§ Task instructions:
Would you transcribe each entry precisely as it stands, setting aside any images?
◇ ◇ ◇ ◇ ◇ ◇ ◇
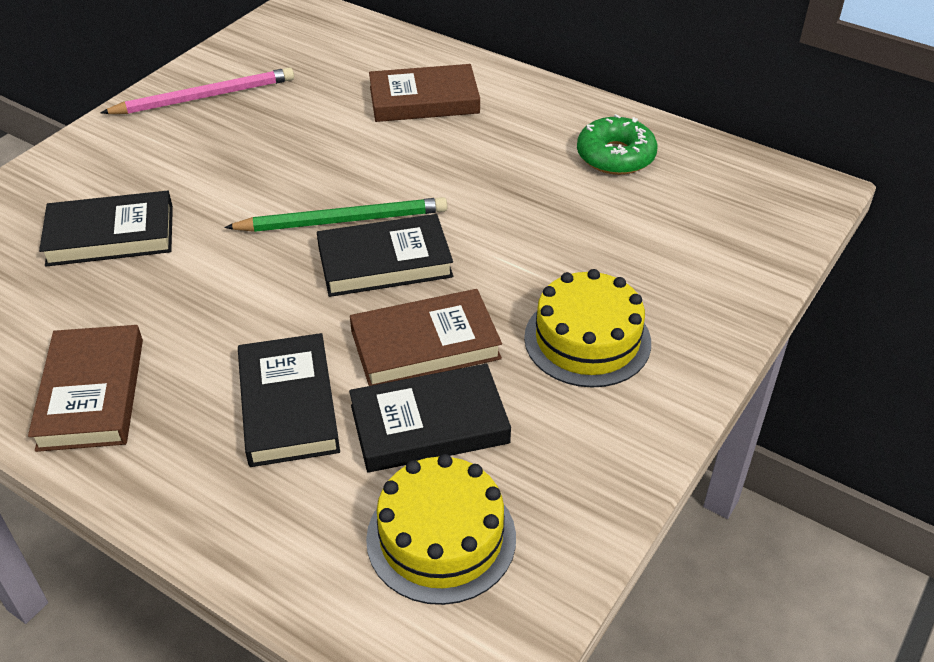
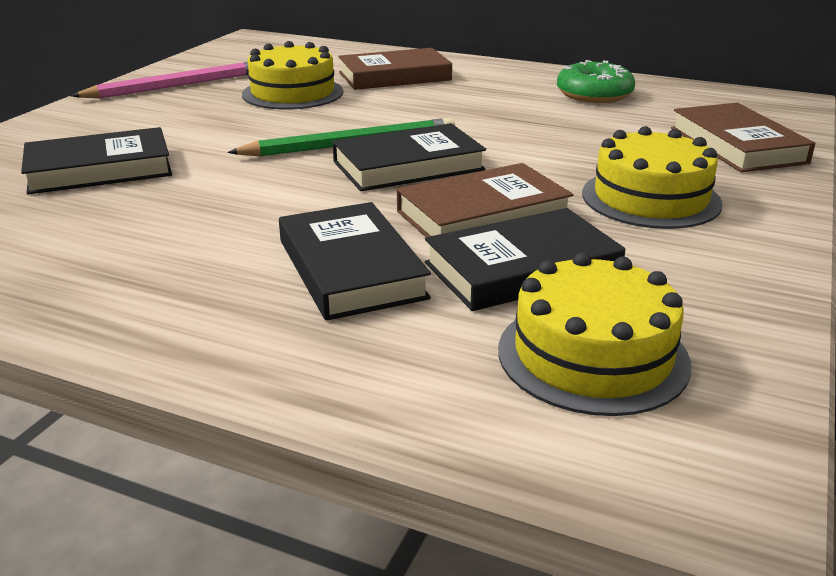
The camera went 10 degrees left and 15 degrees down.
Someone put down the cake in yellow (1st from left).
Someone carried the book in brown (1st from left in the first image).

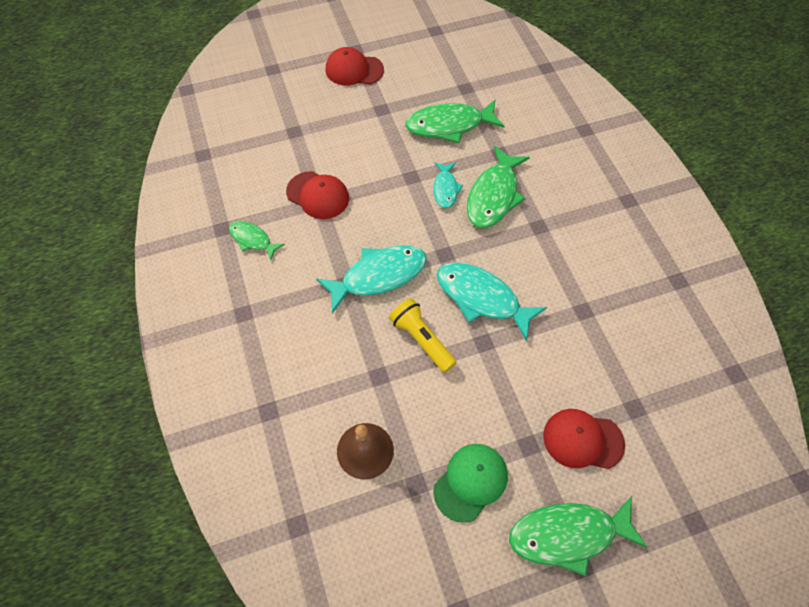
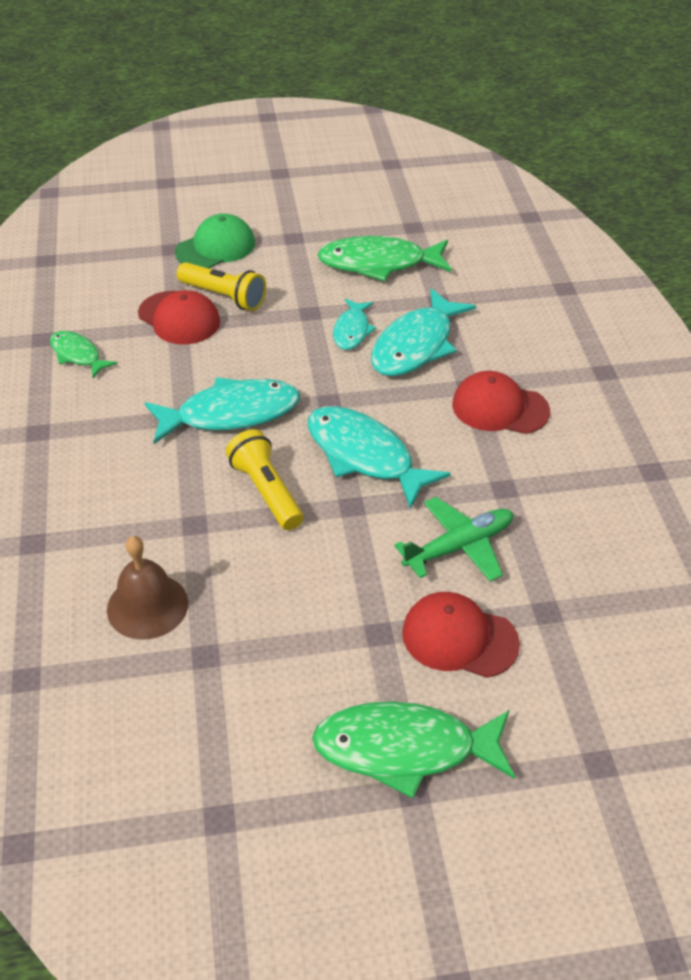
The camera went 10 degrees right and 15 degrees down.
Someone carried the cap in green.
Someone put down the flashlight in yellow (1st from left).
Someone repainted the fish in green (3rd from left), which became the fish in turquoise (4th from left).
Someone put down the plane in green.
Someone carried the cap in red (2nd from left in the first image).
◇ ◇ ◇ ◇ ◇ ◇ ◇
§ Solved problem:
The camera went 10 degrees left and 15 degrees down.
Someone put down the cake in yellow (1st from left).
Someone carried the book in brown (1st from left in the first image).

The camera went 10 degrees right and 15 degrees down.
Someone carried the cap in green.
Someone put down the flashlight in yellow (1st from left).
Someone repainted the fish in green (3rd from left), which became the fish in turquoise (4th from left).
Someone put down the plane in green.
Someone carried the cap in red (2nd from left in the first image).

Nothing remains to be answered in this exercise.